> ASSIGNMENT:
Return every line of the entries that includes the word "ECHO".

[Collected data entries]
***
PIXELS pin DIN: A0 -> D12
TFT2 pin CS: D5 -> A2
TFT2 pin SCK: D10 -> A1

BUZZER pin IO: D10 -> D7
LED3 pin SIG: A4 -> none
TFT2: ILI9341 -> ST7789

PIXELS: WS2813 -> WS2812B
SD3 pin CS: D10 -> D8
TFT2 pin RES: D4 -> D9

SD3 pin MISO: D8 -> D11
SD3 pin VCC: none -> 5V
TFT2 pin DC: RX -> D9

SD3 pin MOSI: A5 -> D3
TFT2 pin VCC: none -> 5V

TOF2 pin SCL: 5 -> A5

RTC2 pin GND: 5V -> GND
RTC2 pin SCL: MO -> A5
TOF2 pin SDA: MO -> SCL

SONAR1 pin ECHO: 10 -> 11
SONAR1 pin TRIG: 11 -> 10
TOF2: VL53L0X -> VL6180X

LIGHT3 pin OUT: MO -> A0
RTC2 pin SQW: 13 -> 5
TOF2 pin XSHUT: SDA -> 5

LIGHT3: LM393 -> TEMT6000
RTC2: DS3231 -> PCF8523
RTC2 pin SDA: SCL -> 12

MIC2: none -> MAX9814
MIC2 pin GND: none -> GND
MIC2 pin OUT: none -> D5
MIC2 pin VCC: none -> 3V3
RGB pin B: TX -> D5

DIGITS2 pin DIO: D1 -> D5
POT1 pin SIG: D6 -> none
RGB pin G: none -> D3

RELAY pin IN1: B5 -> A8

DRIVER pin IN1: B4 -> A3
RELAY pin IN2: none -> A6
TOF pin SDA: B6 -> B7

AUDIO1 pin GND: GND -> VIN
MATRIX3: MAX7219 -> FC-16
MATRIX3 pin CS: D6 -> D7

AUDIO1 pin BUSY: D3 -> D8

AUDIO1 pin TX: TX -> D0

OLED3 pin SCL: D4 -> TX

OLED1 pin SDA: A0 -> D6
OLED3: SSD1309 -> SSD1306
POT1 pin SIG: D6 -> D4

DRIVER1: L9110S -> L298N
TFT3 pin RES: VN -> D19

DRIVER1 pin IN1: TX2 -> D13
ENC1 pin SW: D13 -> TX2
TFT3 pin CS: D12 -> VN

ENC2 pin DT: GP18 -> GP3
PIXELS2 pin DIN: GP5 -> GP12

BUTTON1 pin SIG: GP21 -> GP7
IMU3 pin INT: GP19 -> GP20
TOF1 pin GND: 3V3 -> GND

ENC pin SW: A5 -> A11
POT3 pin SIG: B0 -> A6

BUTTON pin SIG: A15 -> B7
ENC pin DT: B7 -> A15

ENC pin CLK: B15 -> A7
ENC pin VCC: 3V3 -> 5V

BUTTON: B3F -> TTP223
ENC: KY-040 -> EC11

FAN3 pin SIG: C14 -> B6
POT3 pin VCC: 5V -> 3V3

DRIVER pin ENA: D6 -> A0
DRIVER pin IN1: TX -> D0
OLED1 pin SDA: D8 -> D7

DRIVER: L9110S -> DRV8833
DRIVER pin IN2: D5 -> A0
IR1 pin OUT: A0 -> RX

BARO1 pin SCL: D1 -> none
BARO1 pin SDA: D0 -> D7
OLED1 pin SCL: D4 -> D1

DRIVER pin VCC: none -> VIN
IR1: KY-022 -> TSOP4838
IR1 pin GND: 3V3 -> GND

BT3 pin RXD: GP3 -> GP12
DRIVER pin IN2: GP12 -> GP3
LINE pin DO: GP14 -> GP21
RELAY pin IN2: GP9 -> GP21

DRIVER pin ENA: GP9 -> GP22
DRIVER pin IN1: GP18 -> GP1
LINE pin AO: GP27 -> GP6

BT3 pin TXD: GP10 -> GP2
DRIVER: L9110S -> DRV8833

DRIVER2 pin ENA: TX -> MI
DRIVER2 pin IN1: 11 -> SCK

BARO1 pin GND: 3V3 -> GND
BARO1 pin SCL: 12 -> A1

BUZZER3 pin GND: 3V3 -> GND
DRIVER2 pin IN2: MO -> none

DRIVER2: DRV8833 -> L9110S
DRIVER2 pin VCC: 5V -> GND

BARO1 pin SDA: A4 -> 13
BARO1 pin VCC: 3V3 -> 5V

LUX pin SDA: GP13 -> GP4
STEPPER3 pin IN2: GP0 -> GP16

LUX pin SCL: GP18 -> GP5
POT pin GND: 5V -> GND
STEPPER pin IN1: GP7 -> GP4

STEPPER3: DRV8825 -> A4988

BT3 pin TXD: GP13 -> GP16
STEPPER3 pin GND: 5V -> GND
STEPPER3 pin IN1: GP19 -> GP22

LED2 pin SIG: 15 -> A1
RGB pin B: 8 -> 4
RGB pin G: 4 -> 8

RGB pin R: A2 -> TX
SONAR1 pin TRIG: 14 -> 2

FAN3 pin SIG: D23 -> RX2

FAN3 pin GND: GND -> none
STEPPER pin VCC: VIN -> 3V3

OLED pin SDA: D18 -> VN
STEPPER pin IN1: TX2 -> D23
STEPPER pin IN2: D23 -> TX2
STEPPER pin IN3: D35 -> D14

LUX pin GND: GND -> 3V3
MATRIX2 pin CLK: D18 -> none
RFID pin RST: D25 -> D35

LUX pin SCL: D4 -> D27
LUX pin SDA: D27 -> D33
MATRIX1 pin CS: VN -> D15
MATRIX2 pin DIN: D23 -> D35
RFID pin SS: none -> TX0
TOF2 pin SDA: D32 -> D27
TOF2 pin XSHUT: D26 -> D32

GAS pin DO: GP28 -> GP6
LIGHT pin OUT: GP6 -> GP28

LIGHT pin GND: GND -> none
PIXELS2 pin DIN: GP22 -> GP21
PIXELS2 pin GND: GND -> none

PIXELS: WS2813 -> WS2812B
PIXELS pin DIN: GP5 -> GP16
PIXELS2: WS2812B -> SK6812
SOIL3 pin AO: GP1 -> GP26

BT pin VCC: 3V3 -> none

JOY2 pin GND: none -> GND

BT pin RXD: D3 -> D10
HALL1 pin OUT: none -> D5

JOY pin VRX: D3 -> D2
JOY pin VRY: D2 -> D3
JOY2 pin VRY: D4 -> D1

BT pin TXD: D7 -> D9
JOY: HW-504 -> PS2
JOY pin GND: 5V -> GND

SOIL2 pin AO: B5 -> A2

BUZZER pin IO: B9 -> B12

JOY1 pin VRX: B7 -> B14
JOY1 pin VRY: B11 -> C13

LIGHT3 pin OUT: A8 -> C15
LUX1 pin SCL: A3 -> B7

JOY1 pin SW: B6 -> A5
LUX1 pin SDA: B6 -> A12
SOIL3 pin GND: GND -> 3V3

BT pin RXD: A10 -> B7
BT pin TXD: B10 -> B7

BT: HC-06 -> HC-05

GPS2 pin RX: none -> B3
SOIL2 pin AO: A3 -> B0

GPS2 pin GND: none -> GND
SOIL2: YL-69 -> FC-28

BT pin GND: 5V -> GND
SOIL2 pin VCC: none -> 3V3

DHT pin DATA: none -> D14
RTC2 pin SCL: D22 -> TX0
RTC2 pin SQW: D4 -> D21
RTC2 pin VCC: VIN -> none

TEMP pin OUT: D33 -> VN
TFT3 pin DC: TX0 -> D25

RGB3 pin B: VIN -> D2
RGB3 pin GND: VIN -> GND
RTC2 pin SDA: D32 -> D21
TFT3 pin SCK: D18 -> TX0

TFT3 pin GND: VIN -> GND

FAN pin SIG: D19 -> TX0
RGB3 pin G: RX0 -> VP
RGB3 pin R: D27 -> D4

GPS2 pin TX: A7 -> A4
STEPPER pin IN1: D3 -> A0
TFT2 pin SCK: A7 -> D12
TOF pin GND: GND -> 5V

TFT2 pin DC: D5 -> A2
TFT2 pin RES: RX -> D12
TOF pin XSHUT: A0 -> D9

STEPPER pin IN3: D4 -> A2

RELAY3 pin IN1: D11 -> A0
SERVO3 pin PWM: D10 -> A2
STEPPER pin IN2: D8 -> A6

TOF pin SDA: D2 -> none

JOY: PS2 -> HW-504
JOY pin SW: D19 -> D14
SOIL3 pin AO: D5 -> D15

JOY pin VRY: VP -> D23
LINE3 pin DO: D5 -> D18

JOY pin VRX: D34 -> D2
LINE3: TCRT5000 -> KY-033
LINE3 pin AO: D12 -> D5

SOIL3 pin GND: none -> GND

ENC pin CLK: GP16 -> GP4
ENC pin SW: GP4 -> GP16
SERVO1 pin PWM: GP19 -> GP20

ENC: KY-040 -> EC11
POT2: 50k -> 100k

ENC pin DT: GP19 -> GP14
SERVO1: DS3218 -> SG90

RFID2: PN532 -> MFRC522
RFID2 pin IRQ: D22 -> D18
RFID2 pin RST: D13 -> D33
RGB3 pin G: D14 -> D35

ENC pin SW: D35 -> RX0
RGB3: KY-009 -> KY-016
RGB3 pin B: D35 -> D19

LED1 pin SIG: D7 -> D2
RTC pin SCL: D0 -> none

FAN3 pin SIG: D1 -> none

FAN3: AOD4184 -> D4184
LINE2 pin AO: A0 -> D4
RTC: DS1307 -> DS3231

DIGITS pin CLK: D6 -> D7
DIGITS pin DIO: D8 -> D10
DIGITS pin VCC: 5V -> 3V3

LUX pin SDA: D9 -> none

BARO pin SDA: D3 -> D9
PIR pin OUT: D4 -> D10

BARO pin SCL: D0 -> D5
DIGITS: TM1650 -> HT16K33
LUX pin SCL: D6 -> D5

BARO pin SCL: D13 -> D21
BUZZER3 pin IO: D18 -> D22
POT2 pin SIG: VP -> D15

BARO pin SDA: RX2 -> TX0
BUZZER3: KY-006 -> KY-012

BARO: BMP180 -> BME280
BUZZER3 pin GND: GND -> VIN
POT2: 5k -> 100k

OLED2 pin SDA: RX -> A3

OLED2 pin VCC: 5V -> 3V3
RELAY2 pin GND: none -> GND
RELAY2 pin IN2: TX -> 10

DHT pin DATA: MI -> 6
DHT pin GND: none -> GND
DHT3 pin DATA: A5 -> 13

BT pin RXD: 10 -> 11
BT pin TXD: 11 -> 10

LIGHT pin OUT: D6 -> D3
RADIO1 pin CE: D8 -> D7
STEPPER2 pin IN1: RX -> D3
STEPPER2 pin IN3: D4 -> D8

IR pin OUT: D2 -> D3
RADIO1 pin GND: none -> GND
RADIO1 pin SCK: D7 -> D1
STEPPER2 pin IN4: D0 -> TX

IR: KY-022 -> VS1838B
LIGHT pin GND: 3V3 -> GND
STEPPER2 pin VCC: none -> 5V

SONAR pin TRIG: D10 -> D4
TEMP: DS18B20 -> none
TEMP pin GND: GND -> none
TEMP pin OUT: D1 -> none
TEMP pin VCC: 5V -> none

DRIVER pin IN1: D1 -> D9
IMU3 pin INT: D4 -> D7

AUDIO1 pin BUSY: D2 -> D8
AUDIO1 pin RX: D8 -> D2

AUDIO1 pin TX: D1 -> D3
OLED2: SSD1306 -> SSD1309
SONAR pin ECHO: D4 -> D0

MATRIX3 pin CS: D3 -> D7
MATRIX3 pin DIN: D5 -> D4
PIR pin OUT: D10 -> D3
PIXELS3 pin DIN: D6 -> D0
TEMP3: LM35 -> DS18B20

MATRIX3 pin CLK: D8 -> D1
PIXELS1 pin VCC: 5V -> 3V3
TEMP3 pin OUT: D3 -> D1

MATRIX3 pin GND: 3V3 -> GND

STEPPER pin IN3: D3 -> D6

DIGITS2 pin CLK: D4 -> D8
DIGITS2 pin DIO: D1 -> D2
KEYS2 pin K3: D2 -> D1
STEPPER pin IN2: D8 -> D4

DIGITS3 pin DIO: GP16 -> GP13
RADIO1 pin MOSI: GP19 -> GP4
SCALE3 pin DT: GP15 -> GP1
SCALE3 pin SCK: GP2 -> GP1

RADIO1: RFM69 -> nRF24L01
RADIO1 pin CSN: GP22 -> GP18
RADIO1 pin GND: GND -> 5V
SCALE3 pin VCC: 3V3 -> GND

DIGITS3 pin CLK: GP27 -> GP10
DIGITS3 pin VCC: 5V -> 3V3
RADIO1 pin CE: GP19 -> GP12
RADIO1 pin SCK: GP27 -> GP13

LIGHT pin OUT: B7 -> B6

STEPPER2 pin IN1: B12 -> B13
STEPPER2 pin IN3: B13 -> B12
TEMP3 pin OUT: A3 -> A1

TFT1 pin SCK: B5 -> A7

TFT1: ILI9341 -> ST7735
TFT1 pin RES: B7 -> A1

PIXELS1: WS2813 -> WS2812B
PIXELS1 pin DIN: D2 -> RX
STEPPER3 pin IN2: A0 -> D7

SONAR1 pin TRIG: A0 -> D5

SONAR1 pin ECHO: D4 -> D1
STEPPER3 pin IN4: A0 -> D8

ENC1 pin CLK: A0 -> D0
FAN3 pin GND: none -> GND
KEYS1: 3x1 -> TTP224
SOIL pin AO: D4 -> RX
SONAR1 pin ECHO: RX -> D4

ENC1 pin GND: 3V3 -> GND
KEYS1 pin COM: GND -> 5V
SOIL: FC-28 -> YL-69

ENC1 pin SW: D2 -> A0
***
> EXERCISE OUTPUT:
SONAR1 pin ECHO: 10 -> 11
SONAR pin ECHO: D4 -> D0
SONAR1 pin ECHO: D4 -> D1
SONAR1 pin ECHO: RX -> D4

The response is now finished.